» **DIRECTIVE**
Locate each line in the records containing "lamp". Copy it.

------------------------------------

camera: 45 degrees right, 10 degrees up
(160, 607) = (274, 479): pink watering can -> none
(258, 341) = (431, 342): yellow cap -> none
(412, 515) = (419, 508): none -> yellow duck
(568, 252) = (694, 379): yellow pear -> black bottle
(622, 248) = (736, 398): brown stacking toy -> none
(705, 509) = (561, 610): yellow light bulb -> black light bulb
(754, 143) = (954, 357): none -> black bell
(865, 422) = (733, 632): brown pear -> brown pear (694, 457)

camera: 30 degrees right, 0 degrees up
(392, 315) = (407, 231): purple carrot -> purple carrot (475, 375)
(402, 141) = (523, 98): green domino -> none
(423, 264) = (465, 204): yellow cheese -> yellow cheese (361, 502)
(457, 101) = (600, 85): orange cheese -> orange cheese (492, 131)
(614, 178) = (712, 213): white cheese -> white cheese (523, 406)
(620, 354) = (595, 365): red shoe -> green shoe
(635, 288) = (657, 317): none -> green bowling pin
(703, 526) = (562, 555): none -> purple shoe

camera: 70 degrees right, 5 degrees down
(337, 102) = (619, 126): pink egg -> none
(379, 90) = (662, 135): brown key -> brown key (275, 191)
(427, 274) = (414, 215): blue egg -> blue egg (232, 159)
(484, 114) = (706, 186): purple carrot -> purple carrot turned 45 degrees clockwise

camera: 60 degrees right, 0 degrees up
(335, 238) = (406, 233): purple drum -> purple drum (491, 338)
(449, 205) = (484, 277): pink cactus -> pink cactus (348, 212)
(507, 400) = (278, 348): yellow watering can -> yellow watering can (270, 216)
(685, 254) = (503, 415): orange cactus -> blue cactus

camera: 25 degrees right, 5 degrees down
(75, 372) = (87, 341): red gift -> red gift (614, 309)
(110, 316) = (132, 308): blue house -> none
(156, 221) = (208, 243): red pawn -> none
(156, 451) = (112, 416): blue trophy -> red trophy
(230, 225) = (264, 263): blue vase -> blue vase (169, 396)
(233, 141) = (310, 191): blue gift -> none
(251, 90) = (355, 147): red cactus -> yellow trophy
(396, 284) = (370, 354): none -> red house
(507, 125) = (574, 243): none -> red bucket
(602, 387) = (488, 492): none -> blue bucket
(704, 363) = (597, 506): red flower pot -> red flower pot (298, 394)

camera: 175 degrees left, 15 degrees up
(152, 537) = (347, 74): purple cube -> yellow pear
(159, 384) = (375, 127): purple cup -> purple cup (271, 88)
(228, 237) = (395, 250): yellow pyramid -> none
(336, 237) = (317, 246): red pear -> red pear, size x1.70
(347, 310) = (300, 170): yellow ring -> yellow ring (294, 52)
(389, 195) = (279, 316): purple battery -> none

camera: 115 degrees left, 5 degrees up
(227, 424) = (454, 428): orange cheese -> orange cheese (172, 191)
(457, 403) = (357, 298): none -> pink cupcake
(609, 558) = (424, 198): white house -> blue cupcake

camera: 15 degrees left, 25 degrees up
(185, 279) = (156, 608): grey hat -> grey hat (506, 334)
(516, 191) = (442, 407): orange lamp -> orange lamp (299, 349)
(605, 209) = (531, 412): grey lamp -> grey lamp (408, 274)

------------------------------------

» **EXERCISE OUTPUT**
(516, 191) = (442, 407): orange lamp -> orange lamp (299, 349)
(605, 209) = (531, 412): grey lamp -> grey lamp (408, 274)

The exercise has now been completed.